* _WORK TO COMPLETE_
Your answer should be the lines of the listing that contain the word "pink".

* _SUPPLIED INFORMATION_
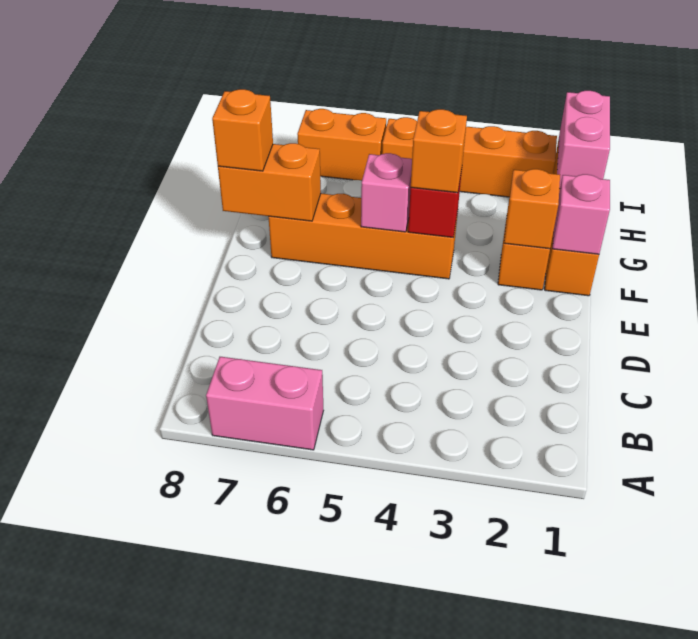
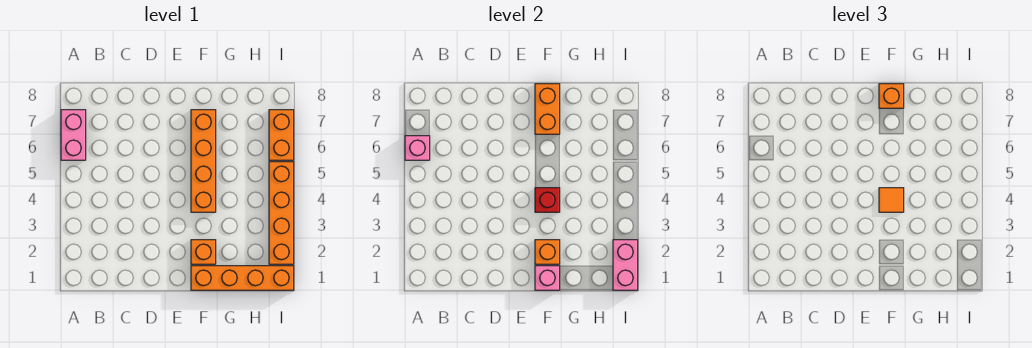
orange brick F4 level 3 -> orange tile F4 level 3
pink brick F5 level 2 -> pink brick A6 level 2
pink brick H1:I1 level 2 -> pink brick I1:I2 level 2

* _ANSWER BOX_
pink brick F5 level 2 -> pink brick A6 level 2
pink brick H1:I1 level 2 -> pink brick I1:I2 level 2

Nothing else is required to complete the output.